Your instructions: Please copy the rows below word for word, omitting the pictures.

Excerpted data:
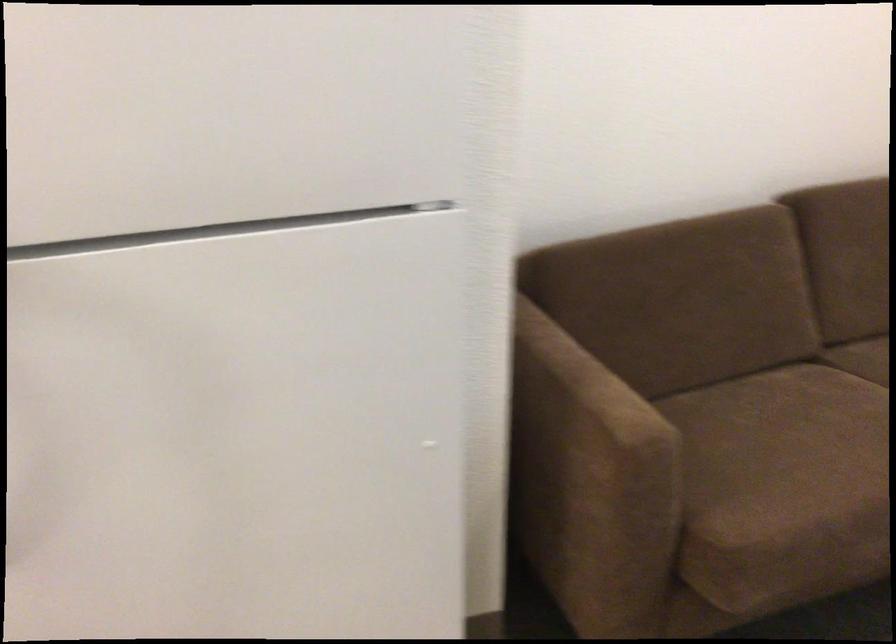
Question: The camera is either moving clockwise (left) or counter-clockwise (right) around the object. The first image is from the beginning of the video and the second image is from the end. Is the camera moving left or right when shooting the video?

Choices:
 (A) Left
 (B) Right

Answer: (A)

Task answer:
Question: The camera is either moving clockwise (left) or counter-clockwise (right) around the object. The first image is from the beginning of the video and the second image is from the end. Is the camera moving left or right when shooting the video?

Choices:
 (A) Left
 (B) Right

Answer: (A)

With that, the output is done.